__ABOUT THIS TASK__
Scan the data below for the string "orange". Copy every line where it appears.

__DATA__
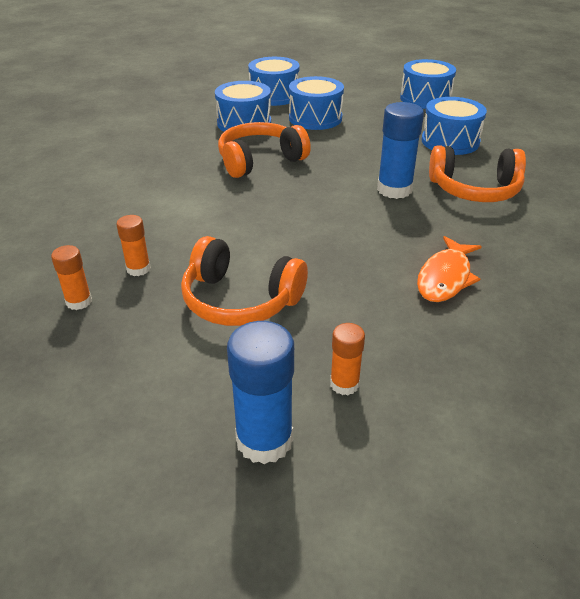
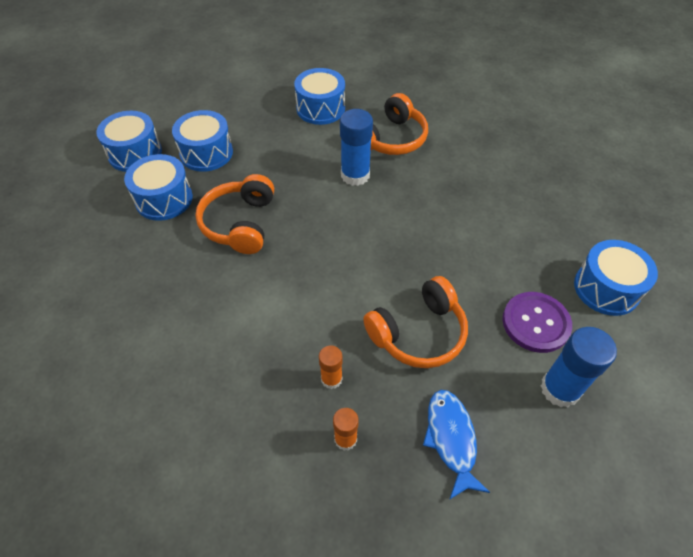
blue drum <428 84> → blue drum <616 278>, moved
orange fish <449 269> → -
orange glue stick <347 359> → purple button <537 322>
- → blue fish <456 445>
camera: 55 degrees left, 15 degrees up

__ANSWER SECTION__
orange fish <449 269> → -
orange glue stick <347 359> → purple button <537 322>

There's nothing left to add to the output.